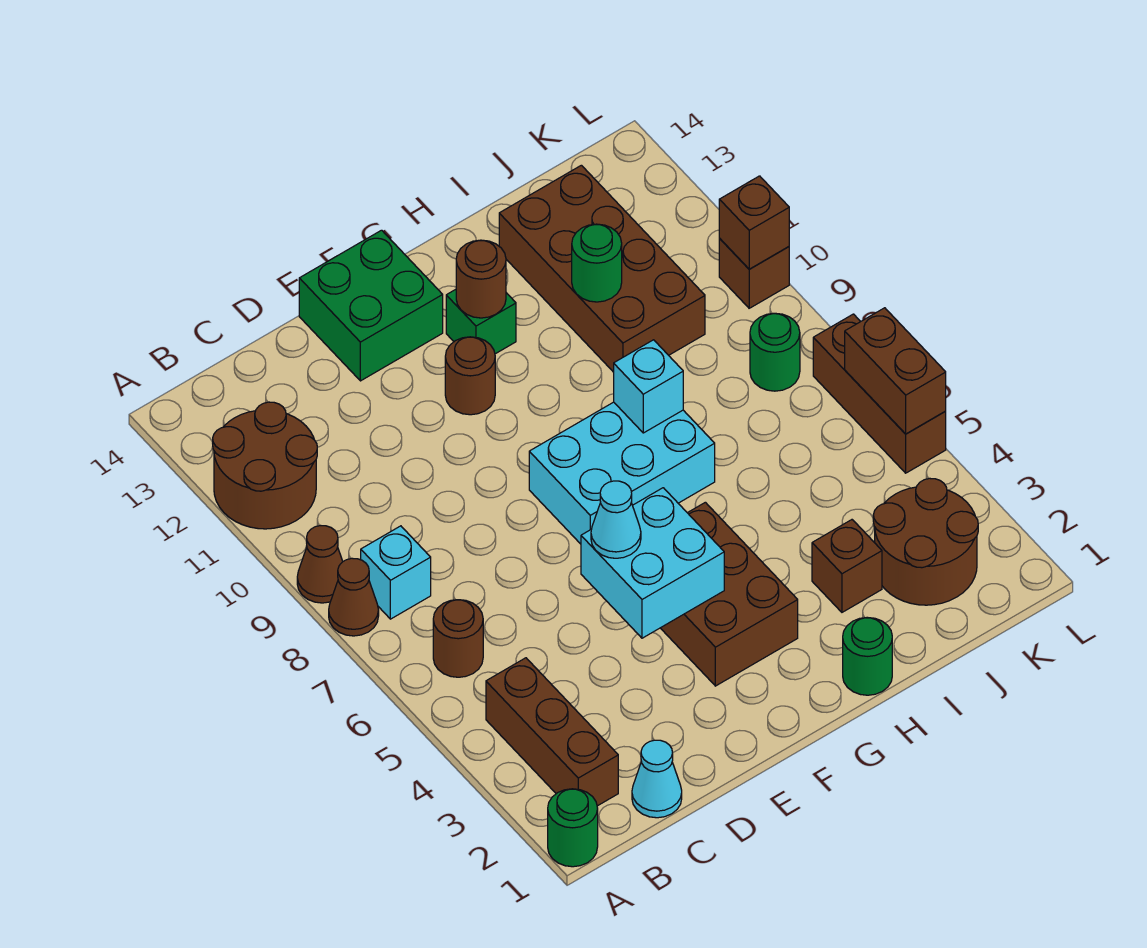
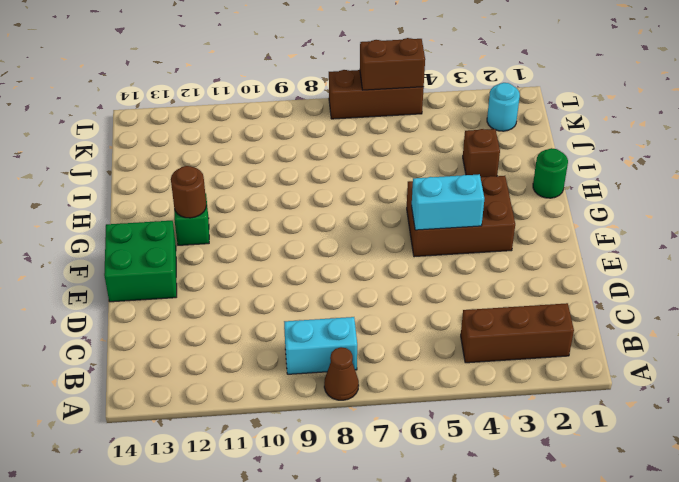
cyan brick B8:B9 level 1 -> cyan brick B8 level 1
cyan brick F4:F5 level 2 -> cyan brick E4:F5 level 2
cyan round brick K2 level 1 -> brown round brick J2:K3 level 1
none -> green round brick A1 level 1
none -> brown cone A9 level 1
none -> brown round brick A11:B12 level 1

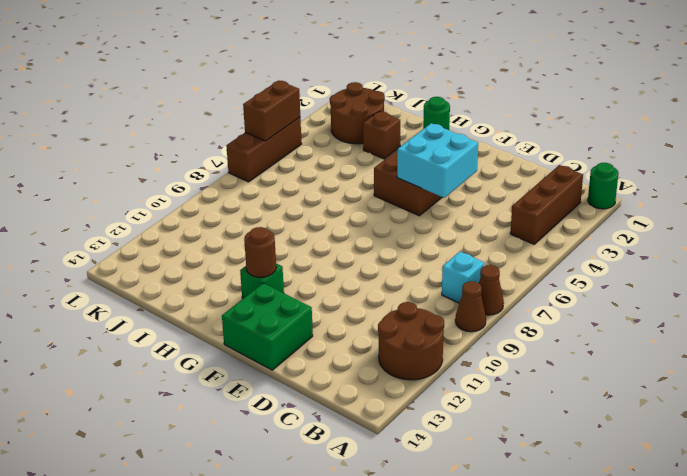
none -> brown round brick B6 level 1
none -> cyan cone C1 level 1
none -> cyan brick F7:H8 level 1

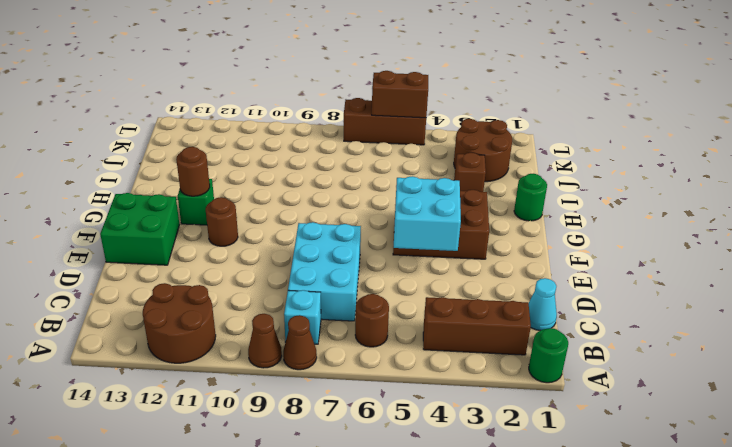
cyan brick C7:E8 level 1 -> cyan brick F7:H8 level 1
none -> brown brick I10:J13 level 1
none -> green round brick K8 level 1
none -> brown brick L10 level 1

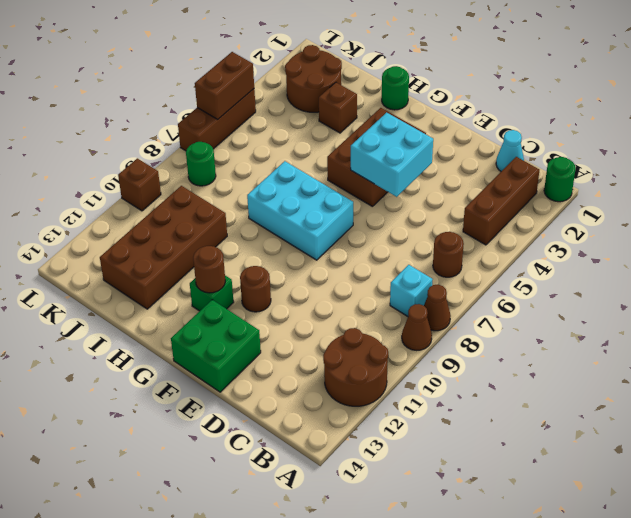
none -> cyan brick H8 level 2
none -> green round brick I11 level 2
none -> brown brick L10 level 2

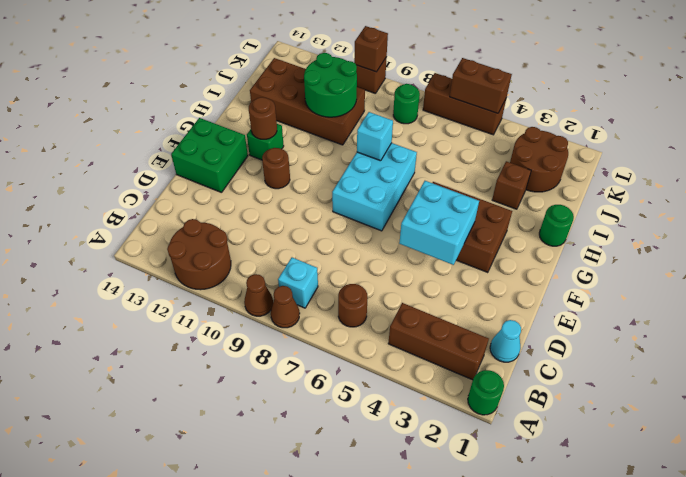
green round brick I10:J11 level 2 -> green round brick I11 level 2
none -> cyan cone E5 level 3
┄┄┄┄┄┄
> _Directions for this task_:
Reproduce all entries exactly. Pictures do not belong in the copy.

> _Written response_:
cyan brick B8:B9 level 1 -> cyan brick B8 level 1
cyan brick F4:F5 level 2 -> cyan brick E4:F5 level 2
cyan round brick K2 level 1 -> brown round brick J2:K3 level 1
none -> green round brick A1 level 1
none -> brown cone A9 level 1
none -> brown round brick A11:B12 level 1

none -> brown round brick B6 level 1
none -> cyan cone C1 level 1
none -> cyan brick F7:H8 level 1

cyan brick C7:E8 level 1 -> cyan brick F7:H8 level 1
none -> brown brick I10:J13 level 1
none -> green round brick K8 level 1
none -> brown brick L10 level 1

none -> cyan brick H8 level 2
none -> green round brick I11 level 2
none -> brown brick L10 level 2

green round brick I10:J11 level 2 -> green round brick I11 level 2
none -> cyan cone E5 level 3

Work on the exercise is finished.